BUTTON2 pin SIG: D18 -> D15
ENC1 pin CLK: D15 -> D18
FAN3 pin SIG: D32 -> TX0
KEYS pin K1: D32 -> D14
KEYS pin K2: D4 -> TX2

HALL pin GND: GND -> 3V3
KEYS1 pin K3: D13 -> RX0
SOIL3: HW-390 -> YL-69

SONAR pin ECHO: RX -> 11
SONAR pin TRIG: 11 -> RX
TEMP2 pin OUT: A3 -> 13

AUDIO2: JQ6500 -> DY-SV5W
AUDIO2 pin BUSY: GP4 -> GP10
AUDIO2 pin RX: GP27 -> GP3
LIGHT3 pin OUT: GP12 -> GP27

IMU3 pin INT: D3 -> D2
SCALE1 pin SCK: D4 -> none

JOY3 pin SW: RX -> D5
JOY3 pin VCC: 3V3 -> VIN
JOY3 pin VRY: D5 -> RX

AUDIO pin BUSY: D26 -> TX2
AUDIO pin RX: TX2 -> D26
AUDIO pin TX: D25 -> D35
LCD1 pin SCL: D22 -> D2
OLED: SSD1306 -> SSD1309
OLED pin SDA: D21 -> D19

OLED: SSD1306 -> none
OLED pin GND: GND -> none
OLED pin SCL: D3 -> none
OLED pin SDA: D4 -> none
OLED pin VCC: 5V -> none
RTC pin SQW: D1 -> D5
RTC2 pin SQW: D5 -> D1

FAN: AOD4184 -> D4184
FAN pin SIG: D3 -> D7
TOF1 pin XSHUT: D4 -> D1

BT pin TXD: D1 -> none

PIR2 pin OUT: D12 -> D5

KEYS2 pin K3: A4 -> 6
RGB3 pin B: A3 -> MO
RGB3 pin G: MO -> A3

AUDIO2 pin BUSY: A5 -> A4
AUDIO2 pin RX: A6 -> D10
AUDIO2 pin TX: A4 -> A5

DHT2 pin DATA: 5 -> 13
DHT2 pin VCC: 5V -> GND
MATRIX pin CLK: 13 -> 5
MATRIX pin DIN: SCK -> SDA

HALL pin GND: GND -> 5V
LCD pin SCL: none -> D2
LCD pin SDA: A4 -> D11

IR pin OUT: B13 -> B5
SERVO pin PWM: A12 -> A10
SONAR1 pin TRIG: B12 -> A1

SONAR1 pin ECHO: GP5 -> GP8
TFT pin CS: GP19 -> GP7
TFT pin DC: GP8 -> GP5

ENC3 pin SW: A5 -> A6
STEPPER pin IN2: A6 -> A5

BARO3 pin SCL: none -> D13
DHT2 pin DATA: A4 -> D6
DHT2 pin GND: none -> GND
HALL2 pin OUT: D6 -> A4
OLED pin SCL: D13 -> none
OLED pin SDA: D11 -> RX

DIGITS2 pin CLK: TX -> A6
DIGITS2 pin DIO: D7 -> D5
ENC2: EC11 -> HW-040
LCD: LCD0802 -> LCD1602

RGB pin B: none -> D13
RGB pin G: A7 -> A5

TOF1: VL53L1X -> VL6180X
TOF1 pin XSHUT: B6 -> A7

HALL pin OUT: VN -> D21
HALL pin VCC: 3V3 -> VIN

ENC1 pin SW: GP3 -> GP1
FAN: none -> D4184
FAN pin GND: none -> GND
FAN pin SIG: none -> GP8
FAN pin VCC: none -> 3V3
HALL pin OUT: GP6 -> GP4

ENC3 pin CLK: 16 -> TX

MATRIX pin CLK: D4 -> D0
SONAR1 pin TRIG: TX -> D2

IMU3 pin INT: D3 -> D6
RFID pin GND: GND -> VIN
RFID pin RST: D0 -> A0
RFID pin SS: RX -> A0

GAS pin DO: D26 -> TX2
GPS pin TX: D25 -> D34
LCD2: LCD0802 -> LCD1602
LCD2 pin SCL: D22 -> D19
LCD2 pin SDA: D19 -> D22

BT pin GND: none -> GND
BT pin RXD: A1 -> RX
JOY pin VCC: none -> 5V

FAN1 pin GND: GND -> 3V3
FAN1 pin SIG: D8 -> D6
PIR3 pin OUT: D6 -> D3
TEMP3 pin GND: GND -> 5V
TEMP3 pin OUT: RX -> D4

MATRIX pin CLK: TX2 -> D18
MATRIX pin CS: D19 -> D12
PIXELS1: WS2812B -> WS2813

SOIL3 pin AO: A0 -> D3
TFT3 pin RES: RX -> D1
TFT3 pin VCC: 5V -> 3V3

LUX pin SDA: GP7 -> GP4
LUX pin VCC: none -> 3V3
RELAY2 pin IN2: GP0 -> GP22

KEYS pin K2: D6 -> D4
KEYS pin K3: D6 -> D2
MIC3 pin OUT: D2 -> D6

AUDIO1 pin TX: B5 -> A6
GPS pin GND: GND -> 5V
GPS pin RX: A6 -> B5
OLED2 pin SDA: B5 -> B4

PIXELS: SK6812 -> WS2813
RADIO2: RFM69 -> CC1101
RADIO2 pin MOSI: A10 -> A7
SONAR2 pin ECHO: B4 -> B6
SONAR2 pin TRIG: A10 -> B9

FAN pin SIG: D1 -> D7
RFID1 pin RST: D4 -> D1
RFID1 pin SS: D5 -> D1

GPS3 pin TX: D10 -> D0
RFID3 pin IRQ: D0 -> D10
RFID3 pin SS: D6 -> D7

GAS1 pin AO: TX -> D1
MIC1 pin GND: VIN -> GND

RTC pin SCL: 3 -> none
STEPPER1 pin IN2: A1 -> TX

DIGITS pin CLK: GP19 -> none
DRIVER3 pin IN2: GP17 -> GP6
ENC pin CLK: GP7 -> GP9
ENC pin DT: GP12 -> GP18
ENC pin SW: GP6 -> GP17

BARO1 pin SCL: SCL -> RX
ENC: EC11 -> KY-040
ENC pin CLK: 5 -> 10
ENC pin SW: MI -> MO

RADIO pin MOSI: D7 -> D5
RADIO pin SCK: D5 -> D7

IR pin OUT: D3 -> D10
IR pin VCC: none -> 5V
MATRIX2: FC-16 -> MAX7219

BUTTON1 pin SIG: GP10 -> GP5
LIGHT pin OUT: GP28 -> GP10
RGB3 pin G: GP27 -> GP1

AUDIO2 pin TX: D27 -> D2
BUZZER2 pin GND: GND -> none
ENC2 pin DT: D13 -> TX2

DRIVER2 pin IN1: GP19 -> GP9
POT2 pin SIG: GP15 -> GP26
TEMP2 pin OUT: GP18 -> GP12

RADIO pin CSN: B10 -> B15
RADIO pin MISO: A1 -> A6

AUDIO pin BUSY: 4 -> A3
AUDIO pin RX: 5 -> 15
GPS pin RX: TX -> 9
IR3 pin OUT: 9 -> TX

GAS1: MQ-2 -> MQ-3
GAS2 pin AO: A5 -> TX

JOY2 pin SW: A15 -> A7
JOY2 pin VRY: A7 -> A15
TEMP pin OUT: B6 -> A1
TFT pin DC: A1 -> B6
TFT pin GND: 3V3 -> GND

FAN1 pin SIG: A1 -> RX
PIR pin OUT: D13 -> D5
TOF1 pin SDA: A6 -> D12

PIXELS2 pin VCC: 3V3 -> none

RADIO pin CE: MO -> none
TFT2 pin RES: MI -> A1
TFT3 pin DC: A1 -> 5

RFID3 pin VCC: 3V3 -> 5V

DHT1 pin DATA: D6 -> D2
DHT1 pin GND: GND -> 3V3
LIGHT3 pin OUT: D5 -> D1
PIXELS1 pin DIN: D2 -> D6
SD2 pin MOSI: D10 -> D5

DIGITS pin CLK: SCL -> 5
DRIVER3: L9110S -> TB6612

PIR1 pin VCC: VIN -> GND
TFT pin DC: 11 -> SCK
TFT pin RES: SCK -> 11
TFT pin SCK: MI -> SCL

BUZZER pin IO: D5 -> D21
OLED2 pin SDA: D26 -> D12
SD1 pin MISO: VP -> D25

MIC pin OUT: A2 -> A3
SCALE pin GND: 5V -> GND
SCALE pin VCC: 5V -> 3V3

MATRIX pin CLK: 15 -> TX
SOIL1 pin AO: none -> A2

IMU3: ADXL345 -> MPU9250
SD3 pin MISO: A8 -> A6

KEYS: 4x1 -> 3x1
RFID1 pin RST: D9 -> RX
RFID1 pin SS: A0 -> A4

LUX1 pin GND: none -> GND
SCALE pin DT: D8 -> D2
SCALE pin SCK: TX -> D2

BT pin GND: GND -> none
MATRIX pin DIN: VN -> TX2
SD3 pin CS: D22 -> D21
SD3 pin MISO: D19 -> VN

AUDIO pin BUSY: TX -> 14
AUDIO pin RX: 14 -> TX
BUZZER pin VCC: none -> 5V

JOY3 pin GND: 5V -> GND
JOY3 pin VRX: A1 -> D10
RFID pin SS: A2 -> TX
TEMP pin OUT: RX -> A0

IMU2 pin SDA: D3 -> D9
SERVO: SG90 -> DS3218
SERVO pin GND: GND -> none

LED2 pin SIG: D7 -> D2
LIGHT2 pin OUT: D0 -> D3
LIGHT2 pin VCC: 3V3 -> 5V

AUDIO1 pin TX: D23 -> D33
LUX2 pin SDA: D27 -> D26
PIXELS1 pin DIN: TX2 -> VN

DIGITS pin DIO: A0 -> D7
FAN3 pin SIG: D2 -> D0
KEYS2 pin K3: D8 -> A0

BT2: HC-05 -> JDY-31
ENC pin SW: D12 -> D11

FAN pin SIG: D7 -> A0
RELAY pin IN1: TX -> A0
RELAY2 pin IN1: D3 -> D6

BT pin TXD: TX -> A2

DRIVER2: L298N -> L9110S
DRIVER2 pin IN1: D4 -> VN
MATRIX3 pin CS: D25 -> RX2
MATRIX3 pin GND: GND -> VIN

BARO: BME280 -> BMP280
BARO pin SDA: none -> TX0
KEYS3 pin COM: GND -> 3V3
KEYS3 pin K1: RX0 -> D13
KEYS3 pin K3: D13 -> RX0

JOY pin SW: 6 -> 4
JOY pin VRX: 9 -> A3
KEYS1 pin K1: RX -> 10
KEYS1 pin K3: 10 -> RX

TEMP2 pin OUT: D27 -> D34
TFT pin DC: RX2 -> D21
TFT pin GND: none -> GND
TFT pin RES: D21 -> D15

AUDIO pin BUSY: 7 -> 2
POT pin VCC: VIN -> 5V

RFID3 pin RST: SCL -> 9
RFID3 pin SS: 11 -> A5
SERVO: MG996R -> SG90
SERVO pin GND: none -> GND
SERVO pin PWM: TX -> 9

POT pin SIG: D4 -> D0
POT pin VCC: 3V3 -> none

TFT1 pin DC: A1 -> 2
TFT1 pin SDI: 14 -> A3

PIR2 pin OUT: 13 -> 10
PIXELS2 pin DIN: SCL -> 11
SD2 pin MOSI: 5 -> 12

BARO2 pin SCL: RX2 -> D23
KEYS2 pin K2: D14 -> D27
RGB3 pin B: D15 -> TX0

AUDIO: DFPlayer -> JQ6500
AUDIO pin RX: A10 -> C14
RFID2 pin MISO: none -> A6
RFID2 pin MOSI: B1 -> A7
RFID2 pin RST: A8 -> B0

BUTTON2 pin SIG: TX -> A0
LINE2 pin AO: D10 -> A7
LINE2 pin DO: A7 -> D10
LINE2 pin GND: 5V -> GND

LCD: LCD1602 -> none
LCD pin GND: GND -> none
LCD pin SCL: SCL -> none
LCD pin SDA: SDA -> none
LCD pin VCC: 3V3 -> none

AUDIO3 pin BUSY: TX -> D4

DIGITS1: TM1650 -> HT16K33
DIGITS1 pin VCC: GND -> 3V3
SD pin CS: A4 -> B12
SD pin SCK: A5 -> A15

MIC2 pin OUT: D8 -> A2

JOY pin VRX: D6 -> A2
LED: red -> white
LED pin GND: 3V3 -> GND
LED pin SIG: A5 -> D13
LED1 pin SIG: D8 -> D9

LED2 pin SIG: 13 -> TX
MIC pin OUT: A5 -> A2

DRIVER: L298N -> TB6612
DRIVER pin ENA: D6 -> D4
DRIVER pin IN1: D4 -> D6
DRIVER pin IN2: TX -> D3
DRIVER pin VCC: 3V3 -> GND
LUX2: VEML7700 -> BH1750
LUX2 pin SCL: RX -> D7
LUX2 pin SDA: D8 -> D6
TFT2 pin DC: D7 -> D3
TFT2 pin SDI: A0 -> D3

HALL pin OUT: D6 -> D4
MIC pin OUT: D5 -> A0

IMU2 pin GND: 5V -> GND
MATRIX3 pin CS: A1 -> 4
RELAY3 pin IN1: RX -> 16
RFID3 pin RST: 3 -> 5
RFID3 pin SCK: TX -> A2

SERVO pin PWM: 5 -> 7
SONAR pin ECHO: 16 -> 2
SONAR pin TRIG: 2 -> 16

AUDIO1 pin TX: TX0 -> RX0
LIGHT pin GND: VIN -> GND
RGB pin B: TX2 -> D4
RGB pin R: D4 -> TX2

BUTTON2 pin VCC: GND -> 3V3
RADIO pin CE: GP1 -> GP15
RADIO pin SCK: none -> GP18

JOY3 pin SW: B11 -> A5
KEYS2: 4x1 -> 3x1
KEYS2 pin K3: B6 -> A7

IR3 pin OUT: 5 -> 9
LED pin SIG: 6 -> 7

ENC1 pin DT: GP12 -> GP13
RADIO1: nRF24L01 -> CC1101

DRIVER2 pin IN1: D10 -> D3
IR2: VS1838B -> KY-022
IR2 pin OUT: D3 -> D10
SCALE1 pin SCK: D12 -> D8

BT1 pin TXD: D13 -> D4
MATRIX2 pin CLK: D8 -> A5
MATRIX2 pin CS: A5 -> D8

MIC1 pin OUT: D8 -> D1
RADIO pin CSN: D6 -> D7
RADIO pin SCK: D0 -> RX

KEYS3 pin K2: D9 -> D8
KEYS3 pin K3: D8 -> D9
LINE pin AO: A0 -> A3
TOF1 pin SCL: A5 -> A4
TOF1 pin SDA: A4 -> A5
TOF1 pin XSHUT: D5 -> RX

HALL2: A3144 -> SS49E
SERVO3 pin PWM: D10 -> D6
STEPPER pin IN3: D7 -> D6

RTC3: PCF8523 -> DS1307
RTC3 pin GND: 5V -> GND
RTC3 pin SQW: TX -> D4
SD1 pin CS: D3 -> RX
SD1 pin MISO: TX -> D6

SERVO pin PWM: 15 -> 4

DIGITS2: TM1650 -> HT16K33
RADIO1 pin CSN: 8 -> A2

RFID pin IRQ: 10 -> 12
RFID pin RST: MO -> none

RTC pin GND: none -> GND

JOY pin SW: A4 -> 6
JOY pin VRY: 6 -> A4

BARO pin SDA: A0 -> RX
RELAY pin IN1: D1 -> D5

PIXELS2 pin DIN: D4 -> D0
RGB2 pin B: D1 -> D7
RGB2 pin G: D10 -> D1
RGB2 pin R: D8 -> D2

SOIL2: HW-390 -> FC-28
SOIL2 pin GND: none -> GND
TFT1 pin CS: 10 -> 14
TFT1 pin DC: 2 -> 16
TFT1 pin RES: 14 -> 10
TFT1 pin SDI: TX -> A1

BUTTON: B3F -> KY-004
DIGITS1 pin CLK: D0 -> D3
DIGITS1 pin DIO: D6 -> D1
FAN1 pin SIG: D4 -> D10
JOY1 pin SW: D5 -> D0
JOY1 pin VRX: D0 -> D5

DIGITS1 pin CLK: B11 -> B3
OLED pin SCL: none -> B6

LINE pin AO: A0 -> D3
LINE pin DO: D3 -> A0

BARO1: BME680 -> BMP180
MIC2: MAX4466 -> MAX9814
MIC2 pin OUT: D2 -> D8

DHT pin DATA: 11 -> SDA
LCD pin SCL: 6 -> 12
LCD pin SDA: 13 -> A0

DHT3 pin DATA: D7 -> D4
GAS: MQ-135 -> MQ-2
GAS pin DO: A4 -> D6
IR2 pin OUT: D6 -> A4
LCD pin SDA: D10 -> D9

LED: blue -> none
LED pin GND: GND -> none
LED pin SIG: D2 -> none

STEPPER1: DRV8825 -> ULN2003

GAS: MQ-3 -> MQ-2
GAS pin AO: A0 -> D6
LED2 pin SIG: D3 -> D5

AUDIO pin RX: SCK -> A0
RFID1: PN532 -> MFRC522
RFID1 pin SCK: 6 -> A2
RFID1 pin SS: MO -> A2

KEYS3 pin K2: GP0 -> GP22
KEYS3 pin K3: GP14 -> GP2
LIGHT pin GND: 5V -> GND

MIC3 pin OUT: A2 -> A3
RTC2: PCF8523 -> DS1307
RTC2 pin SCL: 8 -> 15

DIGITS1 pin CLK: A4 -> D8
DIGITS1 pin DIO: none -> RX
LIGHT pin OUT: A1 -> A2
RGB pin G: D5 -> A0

--

Using the records above, restate word for word the lines from the one with "LUX2 pin SDA: D27 -> D26" through the one with "TFT1 pin SDI: 14 -> A3", both included.

LUX2 pin SDA: D27 -> D26
PIXELS1 pin DIN: TX2 -> VN

DIGITS pin DIO: A0 -> D7
FAN3 pin SIG: D2 -> D0
KEYS2 pin K3: D8 -> A0

BT2: HC-05 -> JDY-31
ENC pin SW: D12 -> D11

FAN pin SIG: D7 -> A0
RELAY pin IN1: TX -> A0
RELAY2 pin IN1: D3 -> D6

BT pin TXD: TX -> A2

DRIVER2: L298N -> L9110S
DRIVER2 pin IN1: D4 -> VN
MATRIX3 pin CS: D25 -> RX2
MATRIX3 pin GND: GND -> VIN

BARO: BME280 -> BMP280
BARO pin SDA: none -> TX0
KEYS3 pin COM: GND -> 3V3
KEYS3 pin K1: RX0 -> D13
KEYS3 pin K3: D13 -> RX0

JOY pin SW: 6 -> 4
JOY pin VRX: 9 -> A3
KEYS1 pin K1: RX -> 10
KEYS1 pin K3: 10 -> RX

TEMP2 pin OUT: D27 -> D34
TFT pin DC: RX2 -> D21
TFT pin GND: none -> GND
TFT pin RES: D21 -> D15

AUDIO pin BUSY: 7 -> 2
POT pin VCC: VIN -> 5V

RFID3 pin RST: SCL -> 9
RFID3 pin SS: 11 -> A5
SERVO: MG996R -> SG90
SERVO pin GND: none -> GND
SERVO pin PWM: TX -> 9

POT pin SIG: D4 -> D0
POT pin VCC: 3V3 -> none

TFT1 pin DC: A1 -> 2
TFT1 pin SDI: 14 -> A3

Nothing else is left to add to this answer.